- DATASET ENTRIES:
....................

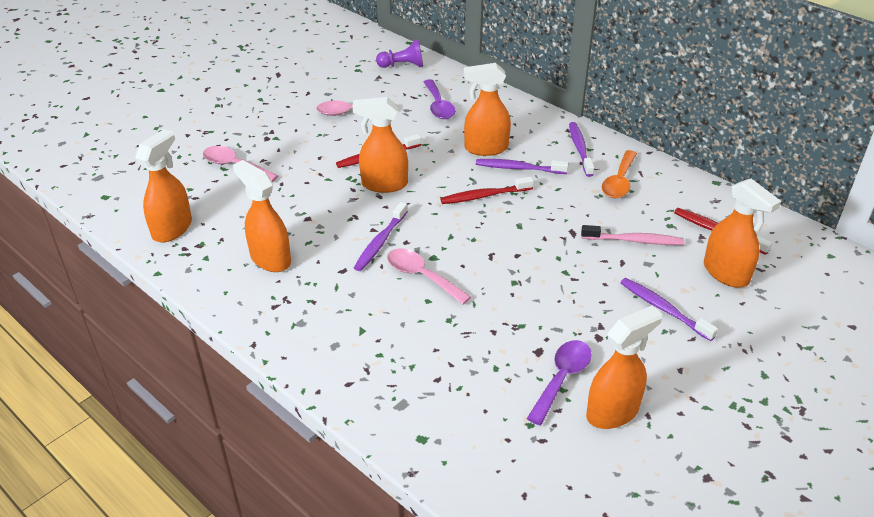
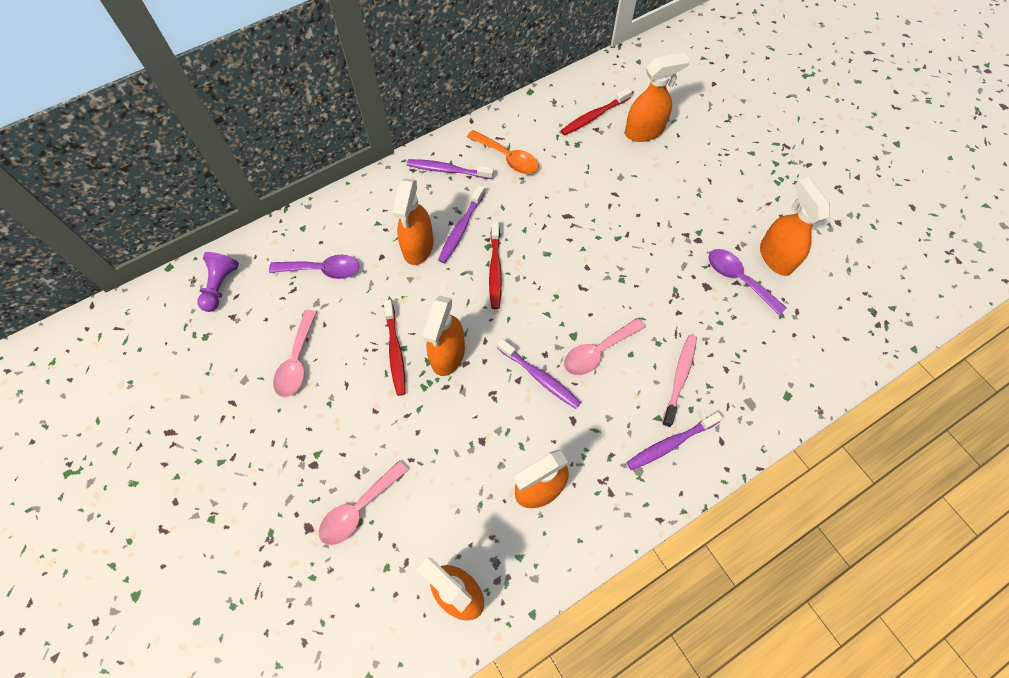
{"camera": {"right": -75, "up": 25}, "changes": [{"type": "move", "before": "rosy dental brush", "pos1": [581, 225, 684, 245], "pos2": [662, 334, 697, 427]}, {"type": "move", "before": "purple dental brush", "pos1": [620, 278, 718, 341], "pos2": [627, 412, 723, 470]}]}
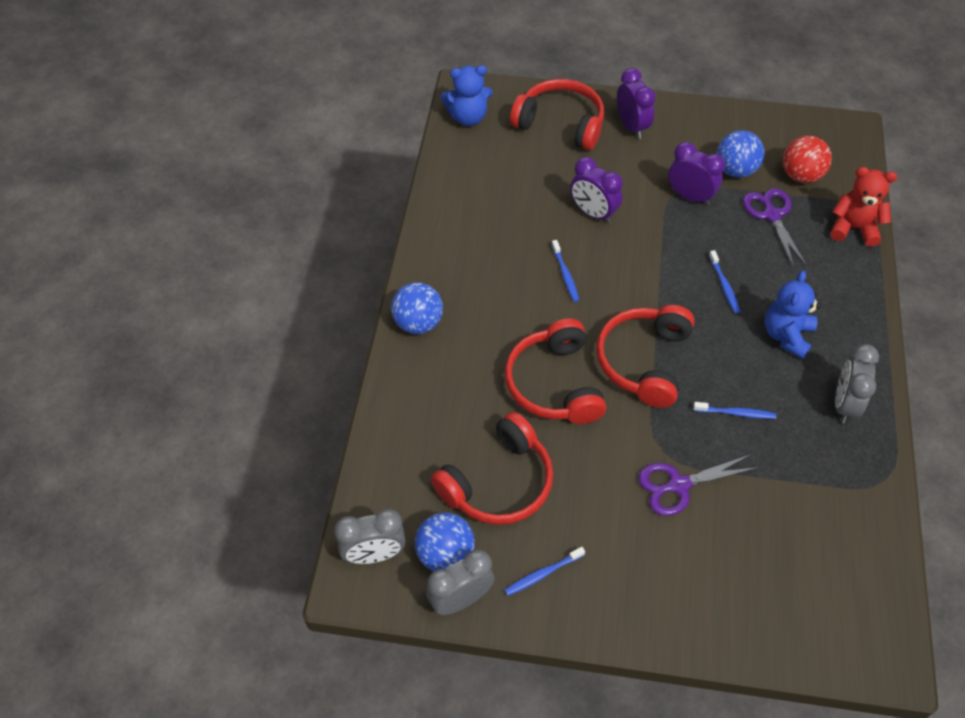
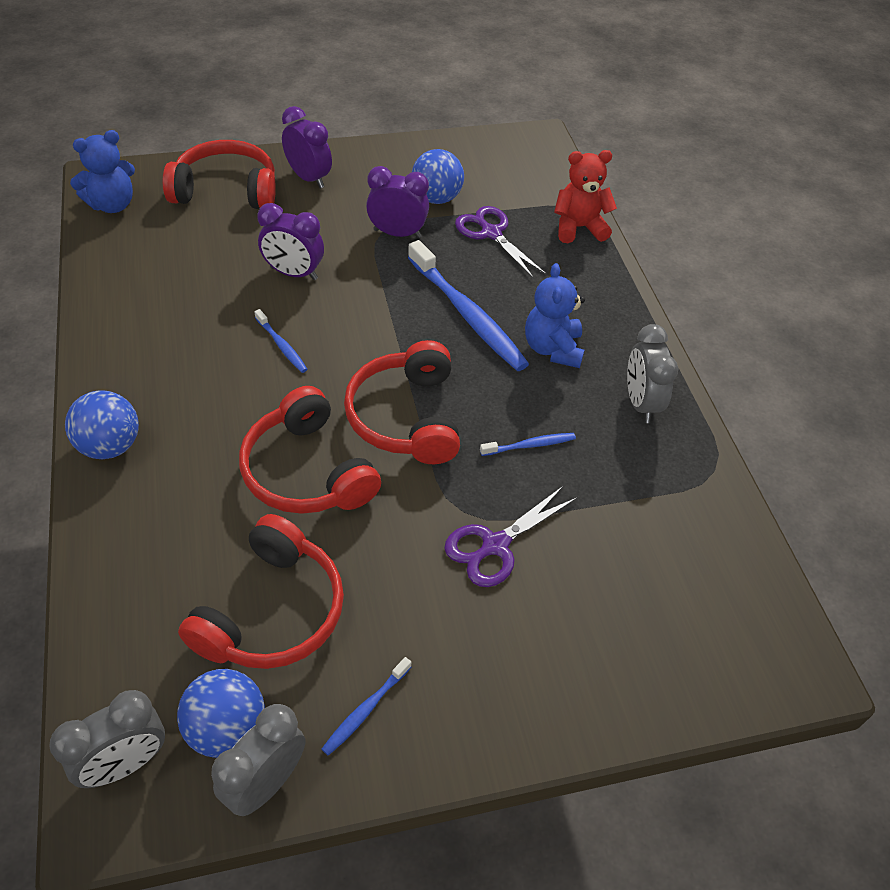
{"camera": {"right": -25, "up": -5}, "changes": [{"type": "delete", "before": "crimson ball", "pos1": [783, 136, 832, 183]}, {"type": "resize", "before": "cobalt dental brush", "pos1": [709, 250, 741, 314], "pos2": [408, 240, 529, 371], "scale": 2.16}]}
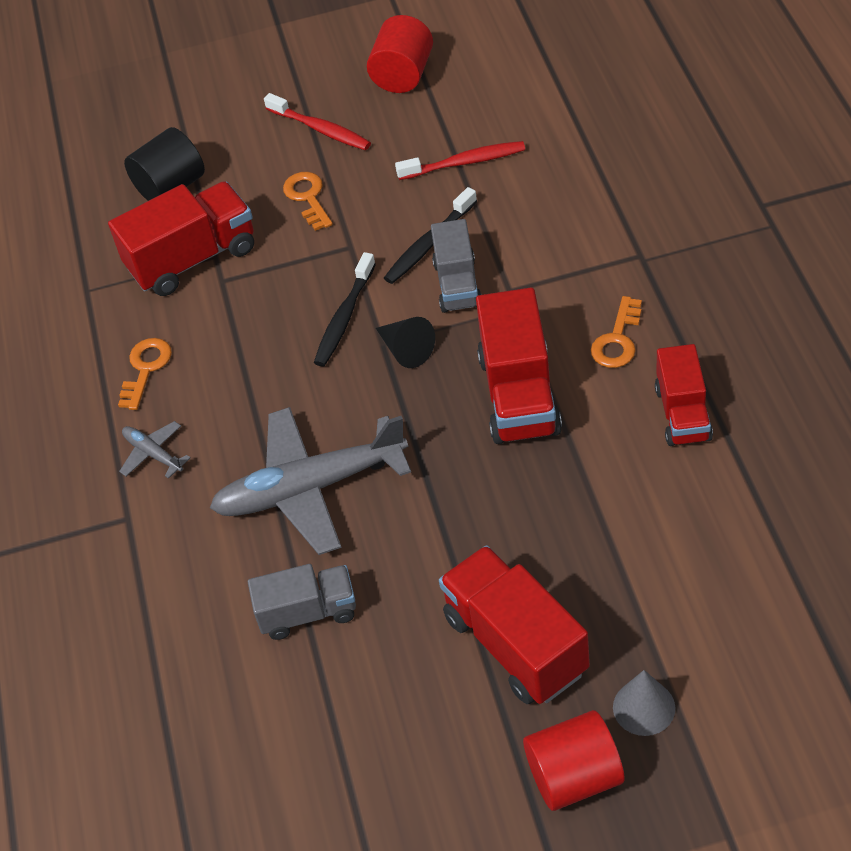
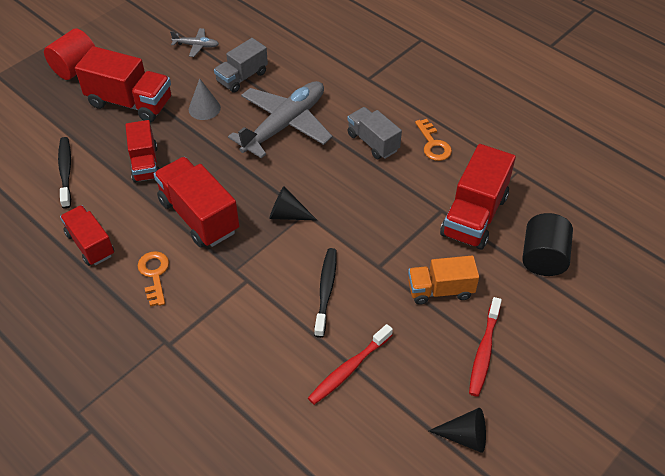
{"camera": {"right": 140, "up": 0}, "changes": [{"type": "replace", "before": "crimson cylinder", "after": "jet-black cone", "pos1": [367, 15, 433, 93], "pos2": [429, 408, 486, 453]}, {"type": "rotate", "before": "crimson dental brush", "pos1": [264, 93, 371, 150], "pos2": [469, 297, 502, 397], "turn": -75}, {"type": "replace", "before": "bright orange latchkey", "after": "bright orange lorry", "pos1": [283, 172, 333, 231], "pos2": [408, 256, 479, 305]}, {"type": "move", "before": "grey lorry", "pos1": [431, 219, 481, 313], "pos2": [347, 107, 402, 159]}, {"type": "move", "before": "jet-black dental brush", "pos1": [314, 252, 376, 366], "pos2": [58, 137, 71, 209]}, {"type": "move", "before": "grey toy plane", "pos1": [119, 421, 191, 479], "pos2": [170, 28, 219, 57]}, {"type": "move", "before": "grey cone", "pos1": [613, 670, 675, 736], "pos2": [189, 78, 221, 120]}, {"type": "insert", "after": "crimson lorry", "pos2": [125, 120, 159, 183]}]}
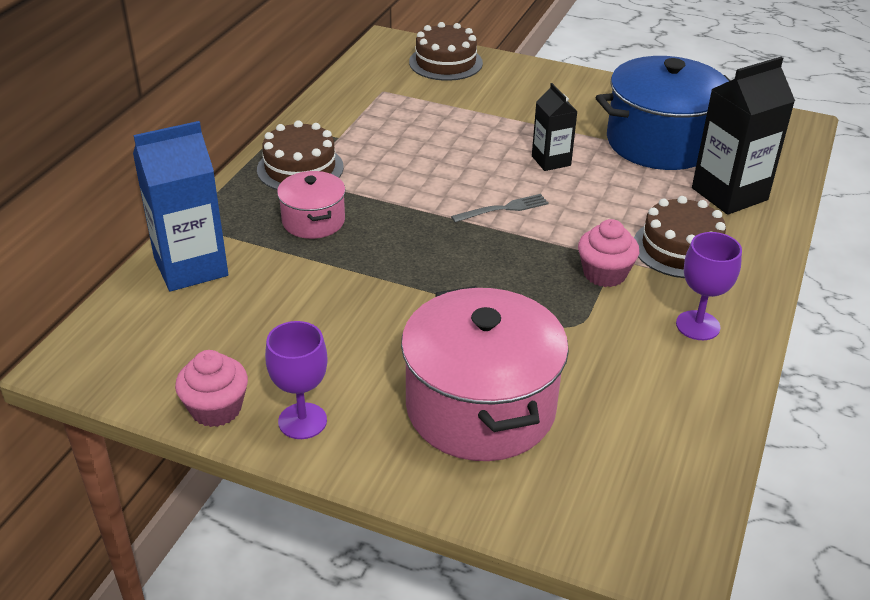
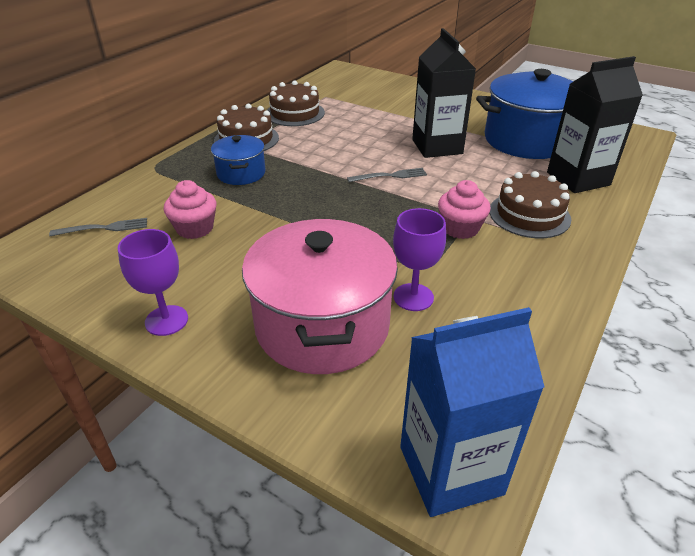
{"camera": {"right": 10, "up": 0}, "changes": [{"type": "move", "before": "dark brown layer cake", "pos1": [409, 22, 483, 81], "pos2": [266, 81, 325, 126]}, {"type": "resize", "before": "jet-black carton", "pos1": [532, 83, 578, 171], "pos2": [412, 28, 476, 158], "scale": 1.74}, {"type": "move", "before": "cobalt carton", "pos1": [133, 121, 228, 291], "pos2": [400, 307, 544, 517]}, {"type": "recolor", "before": "rosy stockpot", "after": "cobalt stockpot", "pos1": [277, 171, 345, 239], "pos2": [211, 135, 266, 185]}, {"type": "move", "before": "purple goblet", "pos1": [676, 232, 742, 340], "pos2": [393, 208, 446, 311]}, {"type": "move", "before": "rosy cupcake", "pos1": [175, 350, 248, 427], "pos2": [164, 180, 216, 239]}, {"type": "insert", "after": "grey dinner fork", "pos2": [49, 218, 147, 236]}]}
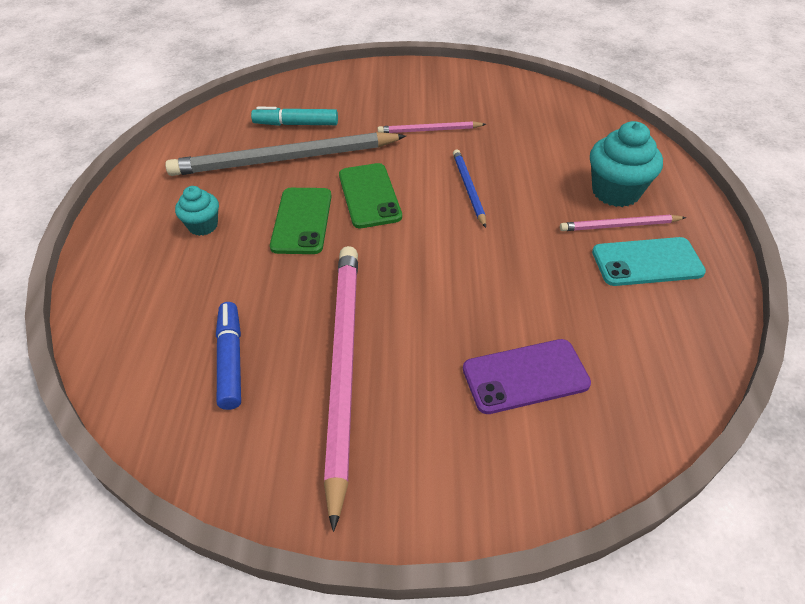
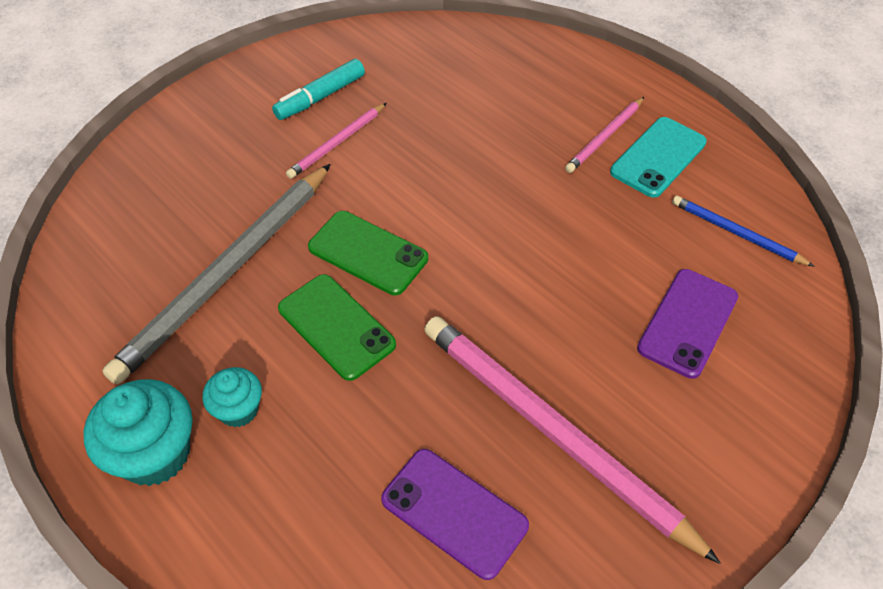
{"camera": {"right": -45, "up": 5}, "changes": [{"type": "move", "before": "turquoise felt pen", "pos1": [251, 107, 338, 126], "pos2": [272, 59, 365, 120]}, {"type": "move", "before": "turquoise cupcake", "pos1": [590, 121, 663, 207], "pos2": [84, 379, 193, 486]}, {"type": "move", "before": "cobalt wooden pencil", "pos1": [453, 149, 486, 228], "pos2": [672, 196, 815, 267]}, {"type": "replace", "before": "cobalt felt pen", "after": "purple phone", "pos1": [216, 302, 241, 410], "pos2": [381, 449, 529, 580]}]}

....................

Images are to be omitted; repeat the remaining data above exactly.

{"camera": {"right": -75, "up": 25}, "changes": [{"type": "move", "before": "rosy dental brush", "pos1": [581, 225, 684, 245], "pos2": [662, 334, 697, 427]}, {"type": "move", "before": "purple dental brush", "pos1": [620, 278, 718, 341], "pos2": [627, 412, 723, 470]}]}
{"camera": {"right": -25, "up": -5}, "changes": [{"type": "delete", "before": "crimson ball", "pos1": [783, 136, 832, 183]}, {"type": "resize", "before": "cobalt dental brush", "pos1": [709, 250, 741, 314], "pos2": [408, 240, 529, 371], "scale": 2.16}]}
{"camera": {"right": 140, "up": 0}, "changes": [{"type": "replace", "before": "crimson cylinder", "after": "jet-black cone", "pos1": [367, 15, 433, 93], "pos2": [429, 408, 486, 453]}, {"type": "rotate", "before": "crimson dental brush", "pos1": [264, 93, 371, 150], "pos2": [469, 297, 502, 397], "turn": -75}, {"type": "replace", "before": "bright orange latchkey", "after": "bright orange lorry", "pos1": [283, 172, 333, 231], "pos2": [408, 256, 479, 305]}, {"type": "move", "before": "grey lorry", "pos1": [431, 219, 481, 313], "pos2": [347, 107, 402, 159]}, {"type": "move", "before": "jet-black dental brush", "pos1": [314, 252, 376, 366], "pos2": [58, 137, 71, 209]}, {"type": "move", "before": "grey toy plane", "pos1": [119, 421, 191, 479], "pos2": [170, 28, 219, 57]}, {"type": "move", "before": "grey cone", "pos1": [613, 670, 675, 736], "pos2": [189, 78, 221, 120]}, {"type": "insert", "after": "crimson lorry", "pos2": [125, 120, 159, 183]}]}
{"camera": {"right": 10, "up": 0}, "changes": [{"type": "move", "before": "dark brown layer cake", "pos1": [409, 22, 483, 81], "pos2": [266, 81, 325, 126]}, {"type": "resize", "before": "jet-black carton", "pos1": [532, 83, 578, 171], "pos2": [412, 28, 476, 158], "scale": 1.74}, {"type": "move", "before": "cobalt carton", "pos1": [133, 121, 228, 291], "pos2": [400, 307, 544, 517]}, {"type": "recolor", "before": "rosy stockpot", "after": "cobalt stockpot", "pos1": [277, 171, 345, 239], "pos2": [211, 135, 266, 185]}, {"type": "move", "before": "purple goblet", "pos1": [676, 232, 742, 340], "pos2": [393, 208, 446, 311]}, {"type": "move", "before": "rosy cupcake", "pos1": [175, 350, 248, 427], "pos2": [164, 180, 216, 239]}, {"type": "insert", "after": "grey dinner fork", "pos2": [49, 218, 147, 236]}]}
{"camera": {"right": -45, "up": 5}, "changes": [{"type": "move", "before": "turquoise felt pen", "pos1": [251, 107, 338, 126], "pos2": [272, 59, 365, 120]}, {"type": "move", "before": "turquoise cupcake", "pos1": [590, 121, 663, 207], "pos2": [84, 379, 193, 486]}, {"type": "move", "before": "cobalt wooden pencil", "pos1": [453, 149, 486, 228], "pos2": [672, 196, 815, 267]}, {"type": "replace", "before": "cobalt felt pen", "after": "purple phone", "pos1": [216, 302, 241, 410], "pos2": [381, 449, 529, 580]}]}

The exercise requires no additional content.